■ **Work to be completed**
The output should consist solely of the lines running from the one that contains "[54, 249, 137, 323]" through the end of the records below, copied exactly.

■ **Exercise input**
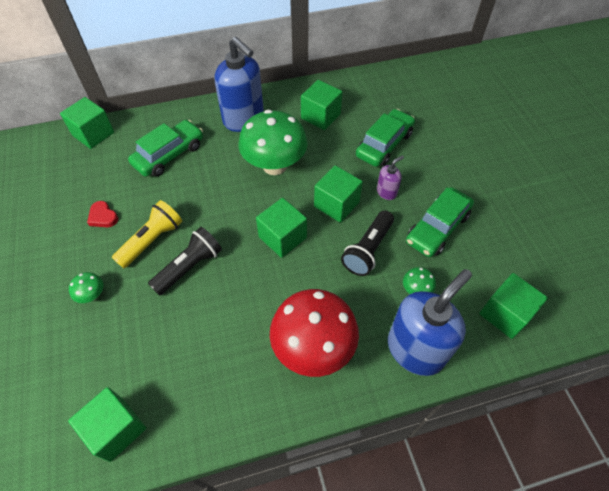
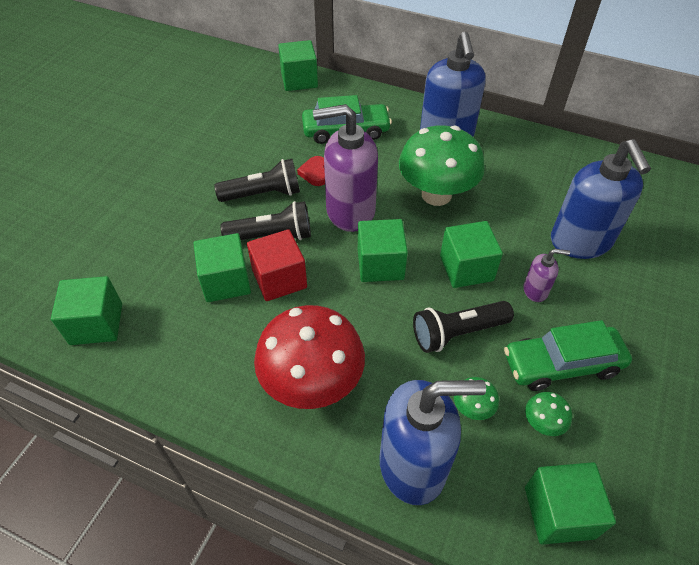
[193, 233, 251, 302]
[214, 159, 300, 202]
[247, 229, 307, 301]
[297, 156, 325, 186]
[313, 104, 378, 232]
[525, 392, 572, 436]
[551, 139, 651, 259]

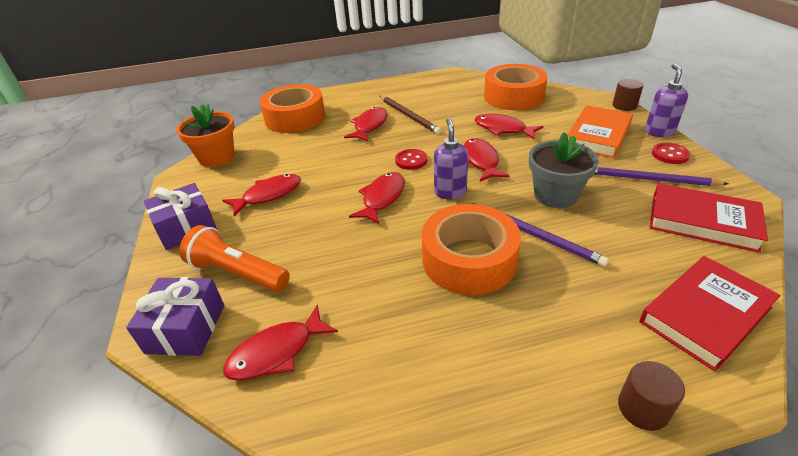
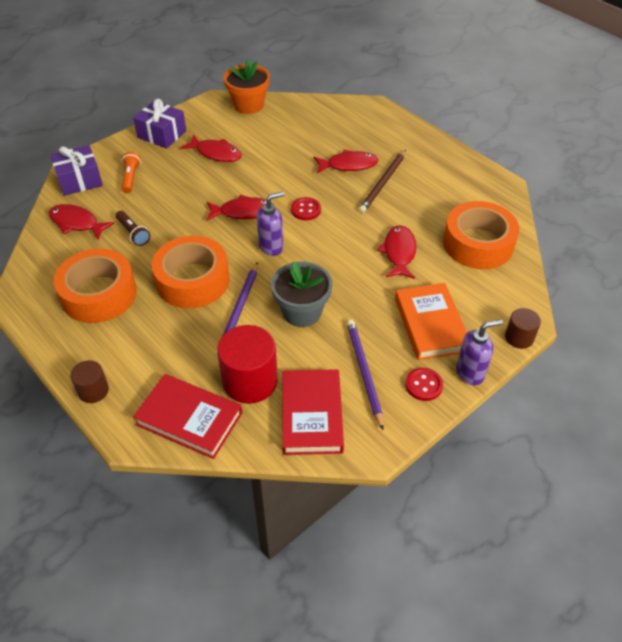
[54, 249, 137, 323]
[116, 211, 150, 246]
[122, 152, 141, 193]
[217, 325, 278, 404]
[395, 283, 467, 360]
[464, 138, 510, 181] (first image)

■ **Result**
[54, 249, 137, 323]
[116, 211, 150, 246]
[122, 152, 141, 193]
[217, 325, 278, 404]
[395, 283, 467, 360]
[464, 138, 510, 181] (first image)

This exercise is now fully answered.